Records from a dataset
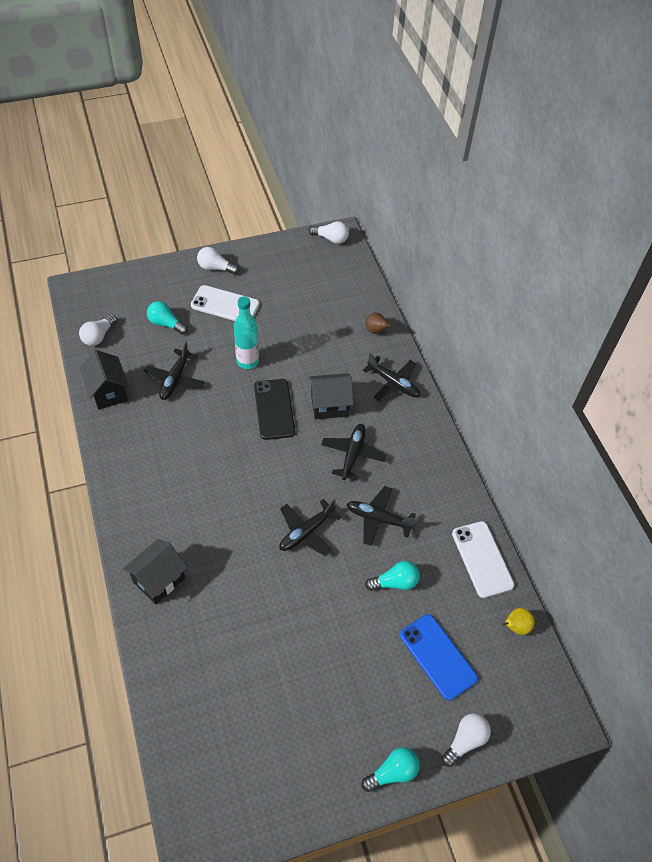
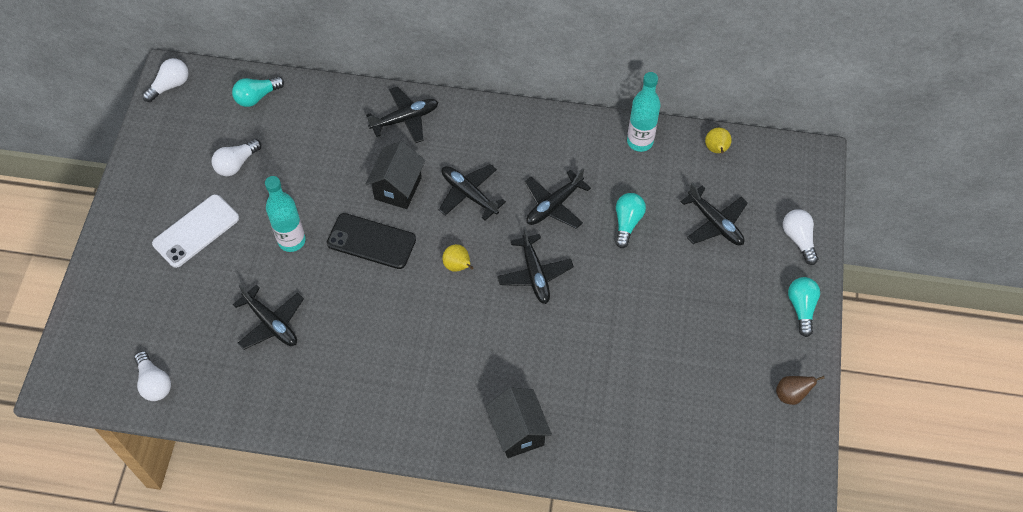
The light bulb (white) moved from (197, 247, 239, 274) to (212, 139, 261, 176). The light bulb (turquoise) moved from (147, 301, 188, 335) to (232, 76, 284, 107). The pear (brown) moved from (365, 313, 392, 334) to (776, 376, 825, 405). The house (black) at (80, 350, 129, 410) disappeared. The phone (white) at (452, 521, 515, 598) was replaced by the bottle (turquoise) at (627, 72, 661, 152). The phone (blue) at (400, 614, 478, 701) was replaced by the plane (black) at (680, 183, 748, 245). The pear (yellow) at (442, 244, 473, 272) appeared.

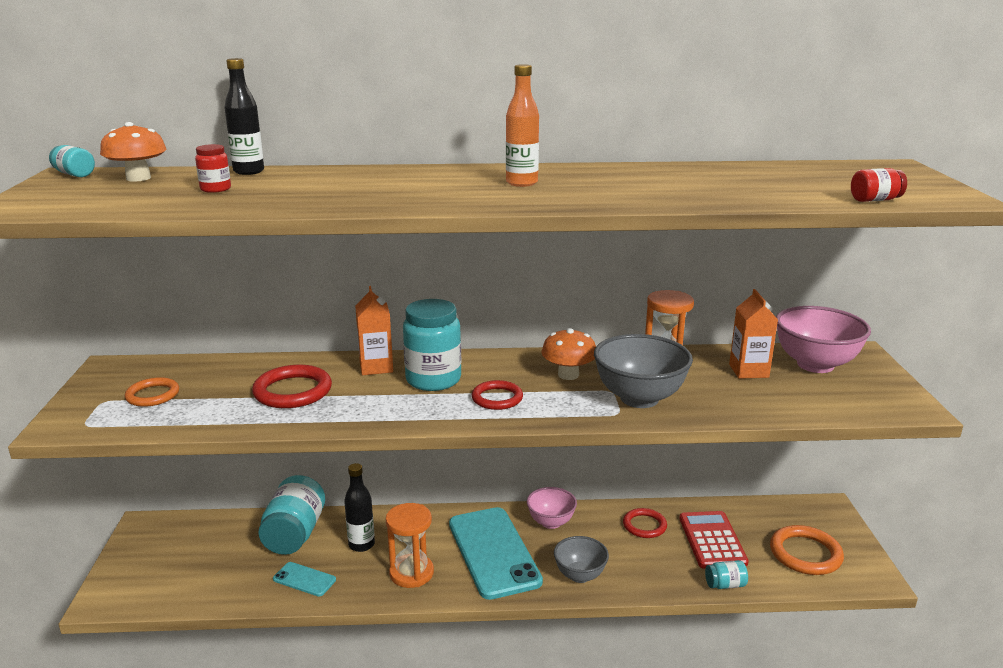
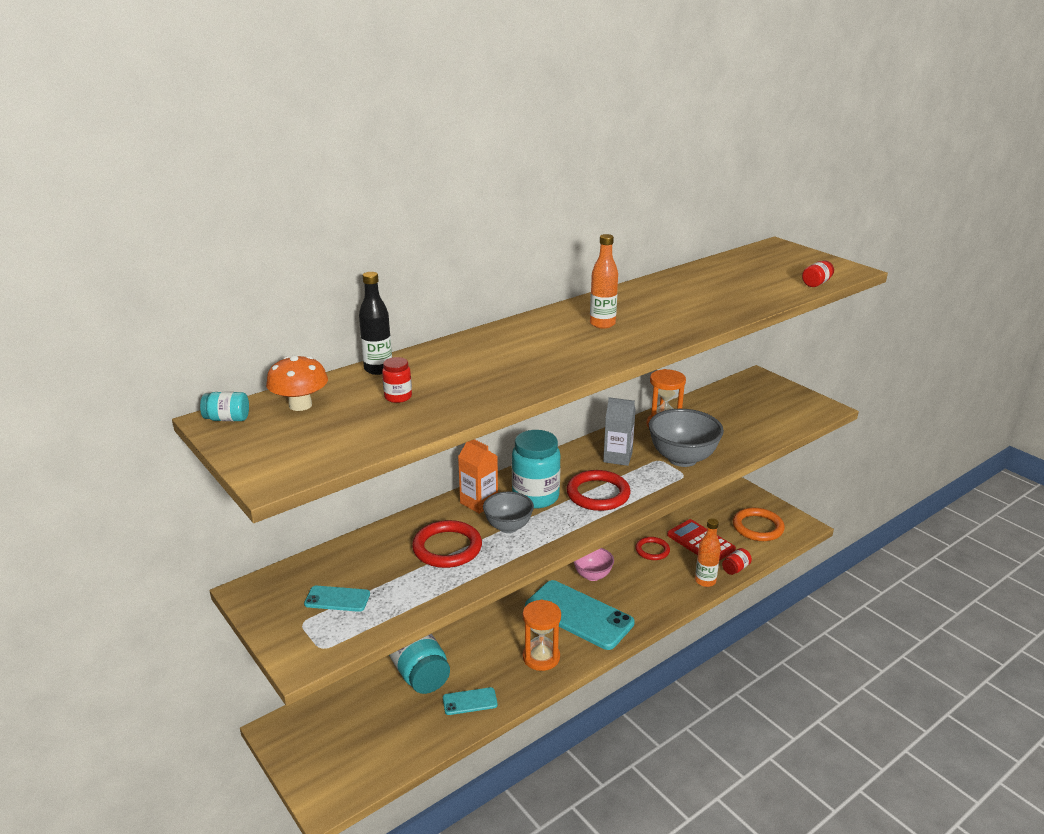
The carton (orange) at (729, 289, 778, 379) disappeared. The bowl (pink) at (776, 306, 871, 373) disappeared. The mushroom (orange) at (542, 328, 596, 380) was replaced by the carton (grey) at (603, 397, 636, 466). The ring (orange) at (125, 377, 179, 407) was replaced by the phone (turquoise) at (304, 586, 370, 612). The ring (red) at (472, 380, 523, 410) changed to 1.53 times the size. The bottle (black) at (344, 463, 375, 552) disappeared. The bowl (grey) moved from (554, 536, 609, 583) to (483, 492, 534, 533). The jar (turquoise) at (705, 560, 748, 589) became the jar (red) at (722, 548, 752, 575). The bottle (orange) at (695, 518, 721, 587) appeared.

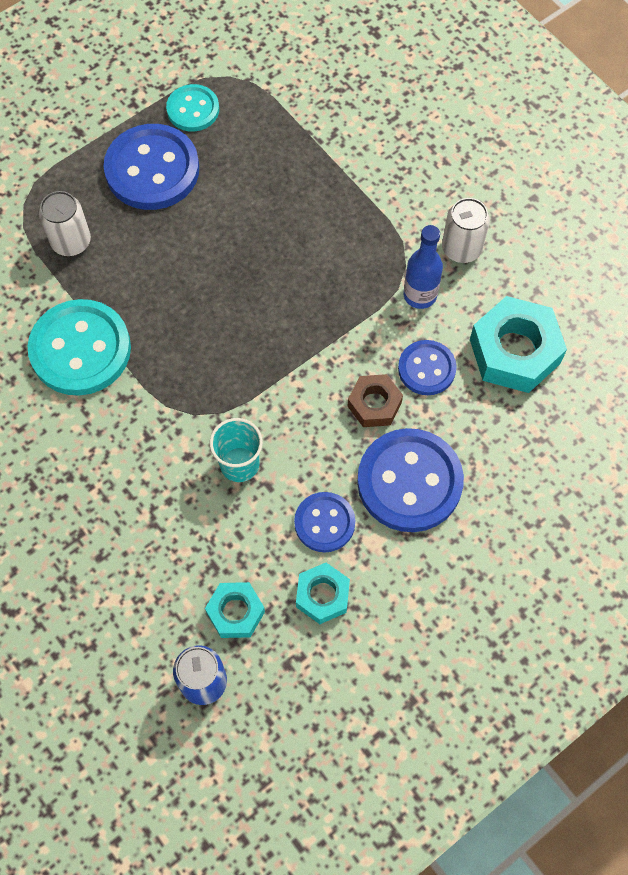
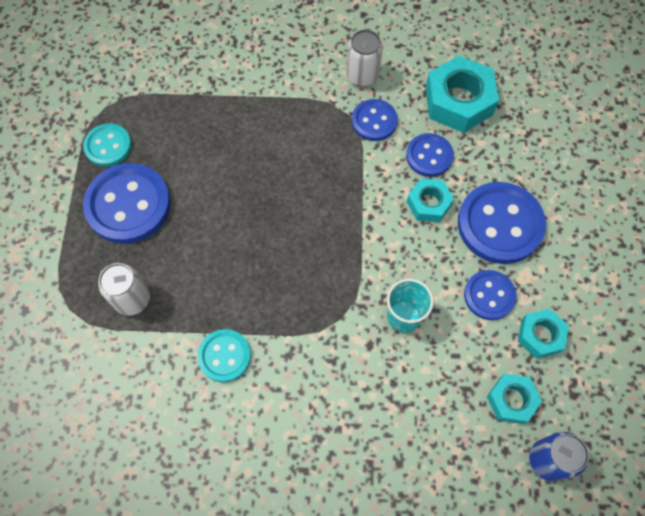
The bottle (blue) at (403, 225, 443, 309) was replaced by the button (blue) at (352, 99, 398, 141). The button (turquoise) at (28, 299, 131, 396) changed to 0.57 times the size. The nut (brown) at (347, 374, 403, 427) became the nut (turquoise) at (407, 178, 454, 222).

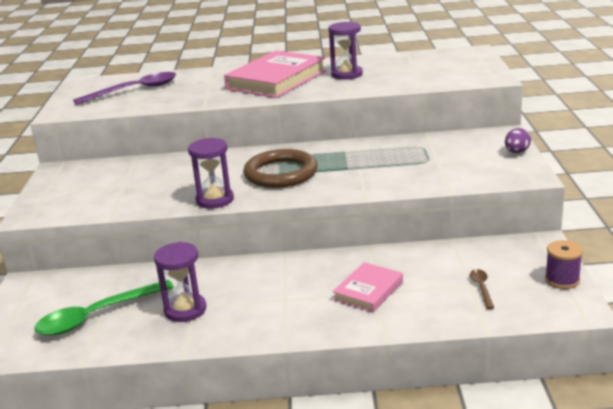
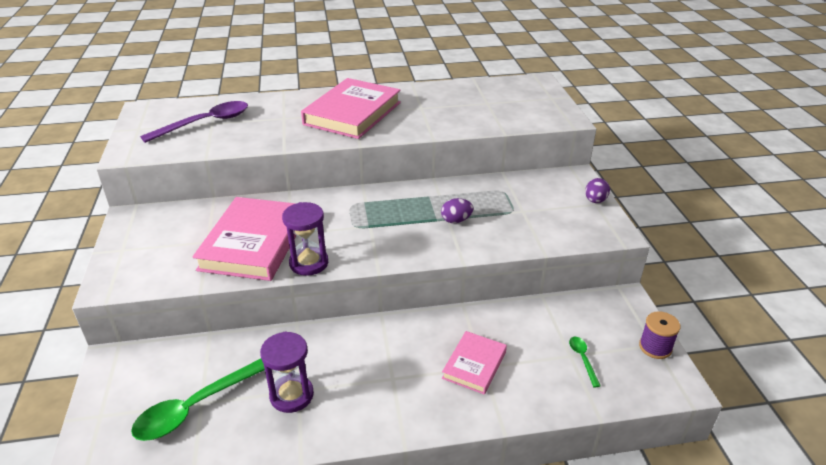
The hourglass (purple) at (328, 22, 363, 80) disappeared. The ring (brown) at (244, 149, 318, 188) disappeared. The spoon (brown) at (470, 269, 494, 309) became the spoon (green) at (569, 337, 601, 387). The book (pink) at (192, 197, 296, 281) appeared. The egg (purple) at (441, 198, 473, 223) appeared.

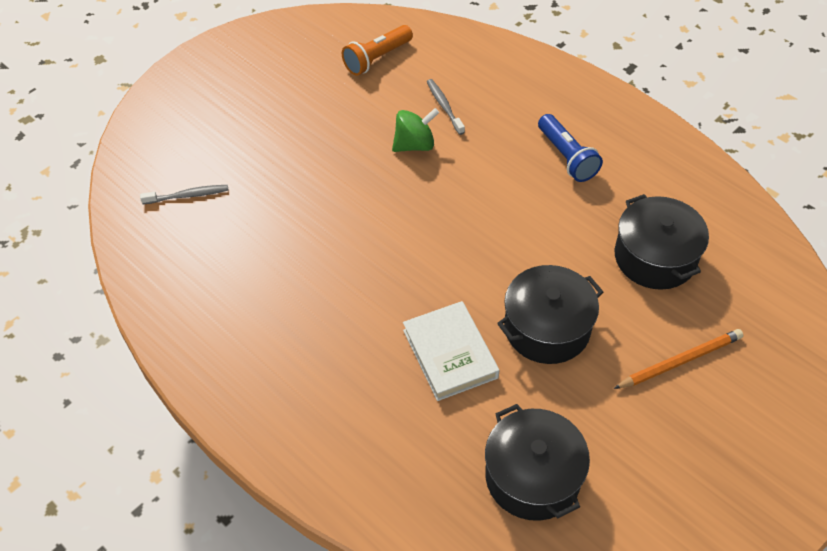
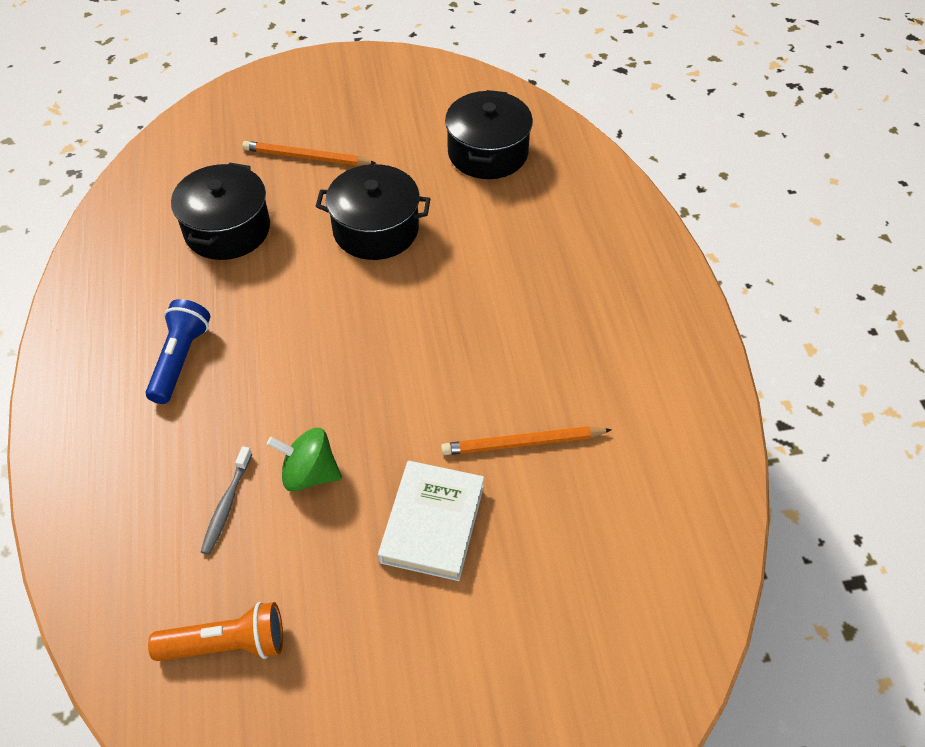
The toothbrush (grey) at (140, 185, 229, 204) disappeared. The book (white) moved from (403, 301, 500, 401) to (378, 461, 484, 581). The pencil (orange) at (441, 426, 612, 455) appeared.

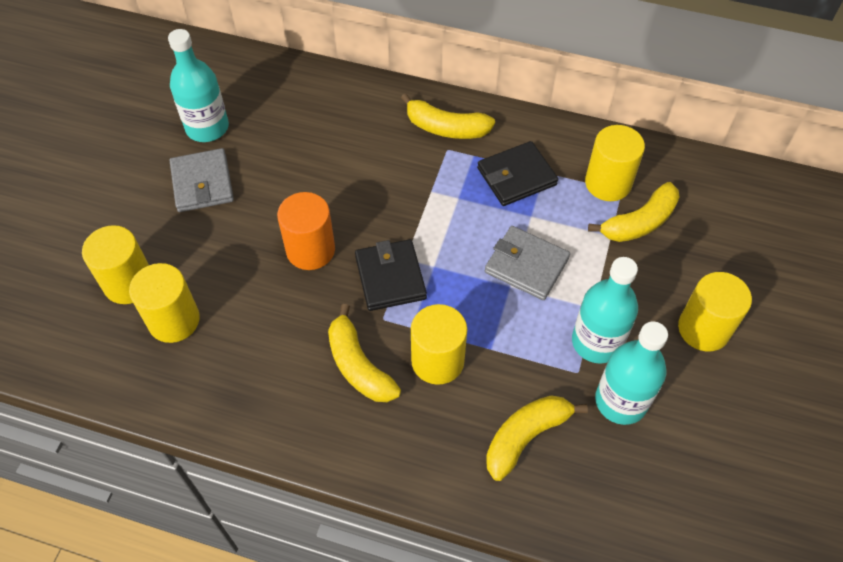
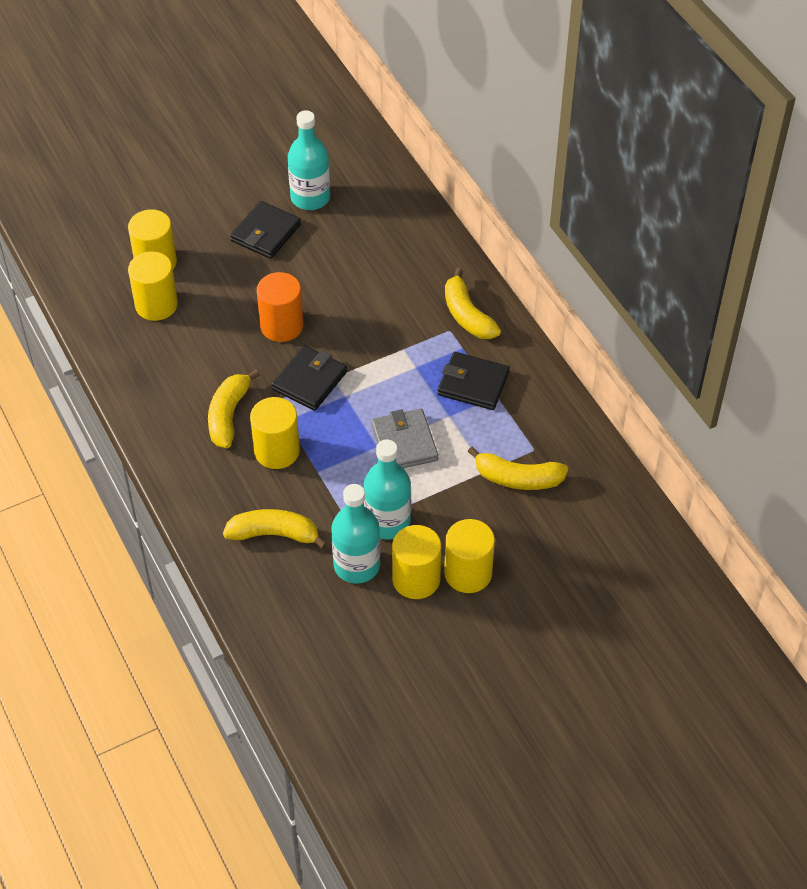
The cylinder (yellow) moved from (585, 125, 645, 201) to (392, 525, 441, 599). The wallet (grey) at (170, 148, 234, 212) became the wallet (black) at (230, 201, 301, 259).

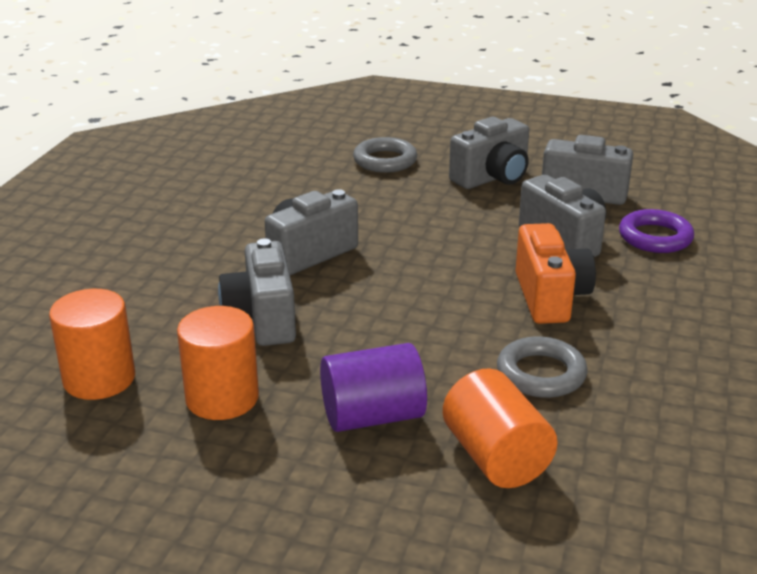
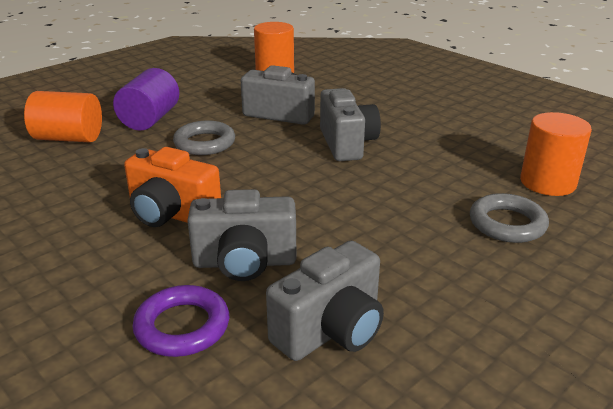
The camera (grey) at (449, 117, 529, 189) disappeared. The cylinder (orange) moved from (177, 306, 259, 420) to (520, 112, 592, 196). The ring (grey) moved from (497, 336, 588, 398) to (173, 120, 235, 155).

- _TASK BRIEF_
The entries are to be restated word for word, and no picture should appear in the copy.

- _SOLVED PROBLEM_
The light bulb (white) moved from (197, 247, 239, 274) to (212, 139, 261, 176). The light bulb (turquoise) moved from (147, 301, 188, 335) to (232, 76, 284, 107). The pear (brown) moved from (365, 313, 392, 334) to (776, 376, 825, 405). The house (black) at (80, 350, 129, 410) disappeared. The phone (white) at (452, 521, 515, 598) was replaced by the bottle (turquoise) at (627, 72, 661, 152). The phone (blue) at (400, 614, 478, 701) was replaced by the plane (black) at (680, 183, 748, 245). The pear (yellow) at (442, 244, 473, 272) appeared.

The carton (orange) at (729, 289, 778, 379) disappeared. The bowl (pink) at (776, 306, 871, 373) disappeared. The mushroom (orange) at (542, 328, 596, 380) was replaced by the carton (grey) at (603, 397, 636, 466). The ring (orange) at (125, 377, 179, 407) was replaced by the phone (turquoise) at (304, 586, 370, 612). The ring (red) at (472, 380, 523, 410) changed to 1.53 times the size. The bottle (black) at (344, 463, 375, 552) disappeared. The bowl (grey) moved from (554, 536, 609, 583) to (483, 492, 534, 533). The jar (turquoise) at (705, 560, 748, 589) became the jar (red) at (722, 548, 752, 575). The bottle (orange) at (695, 518, 721, 587) appeared.

The bottle (blue) at (403, 225, 443, 309) was replaced by the button (blue) at (352, 99, 398, 141). The button (turquoise) at (28, 299, 131, 396) changed to 0.57 times the size. The nut (brown) at (347, 374, 403, 427) became the nut (turquoise) at (407, 178, 454, 222).

The hourglass (purple) at (328, 22, 363, 80) disappeared. The ring (brown) at (244, 149, 318, 188) disappeared. The spoon (brown) at (470, 269, 494, 309) became the spoon (green) at (569, 337, 601, 387). The book (pink) at (192, 197, 296, 281) appeared. The egg (purple) at (441, 198, 473, 223) appeared.

The toothbrush (grey) at (140, 185, 229, 204) disappeared. The book (white) moved from (403, 301, 500, 401) to (378, 461, 484, 581). The pencil (orange) at (441, 426, 612, 455) appeared.

The cylinder (yellow) moved from (585, 125, 645, 201) to (392, 525, 441, 599). The wallet (grey) at (170, 148, 234, 212) became the wallet (black) at (230, 201, 301, 259).

The camera (grey) at (449, 117, 529, 189) disappeared. The cylinder (orange) moved from (177, 306, 259, 420) to (520, 112, 592, 196). The ring (grey) moved from (497, 336, 588, 398) to (173, 120, 235, 155).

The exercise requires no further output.